[Start of Attachment]

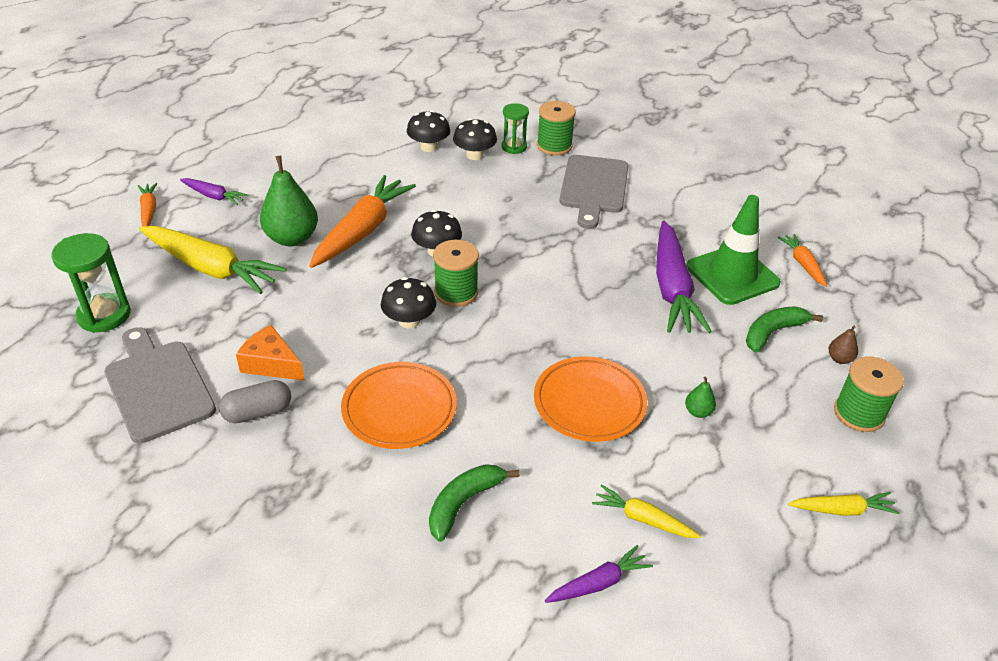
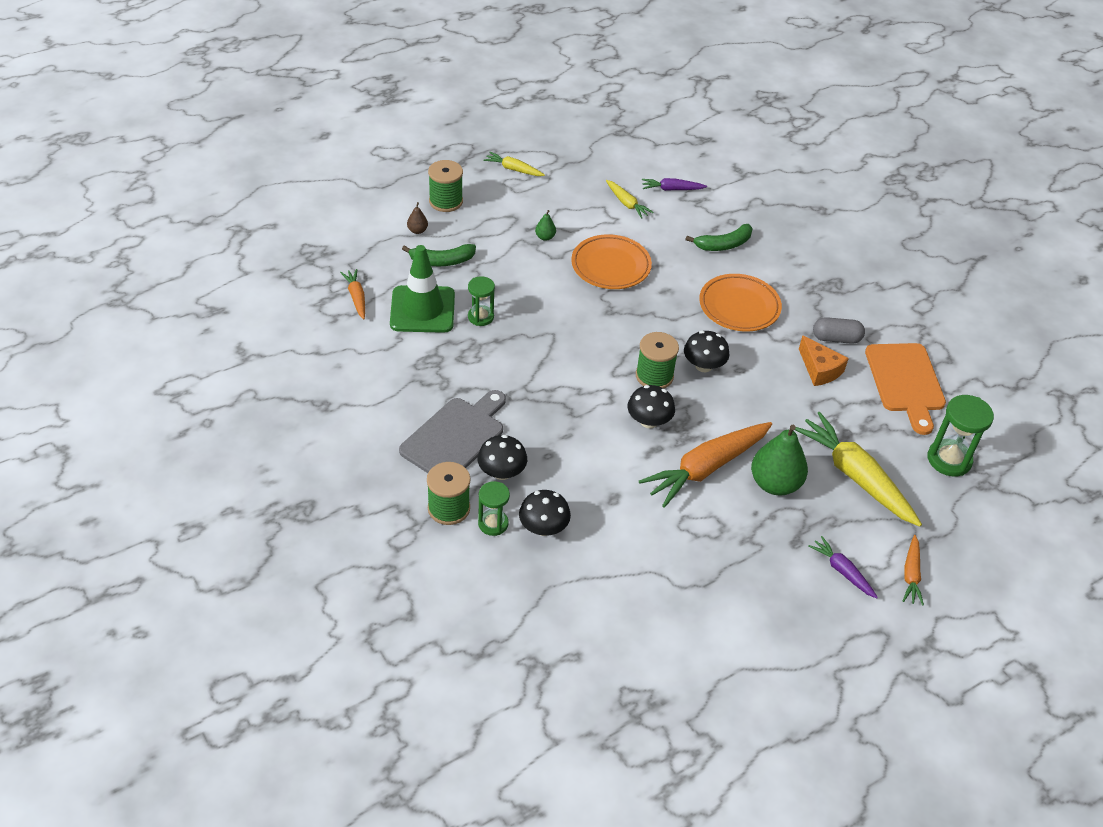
camera: 155 degrees left, 5 degrees up
grey cutting board [104,327,216,443] -> orange cutting board [865,343,946,435]
black mushroom [407,110,450,152] -> black mushroom moved to [477,435,527,480]
purple carrot [656,221,712,333] -> green hourglass [468,276,495,326]
orange carrot [778,234,827,287] -> orange carrot turned 150 degrees clockwise [340,269,365,319]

[End of Attachment]

* What is needed: Give the count of lines in the listing that hold the word "degrees", with no other text.

* Your solution: 2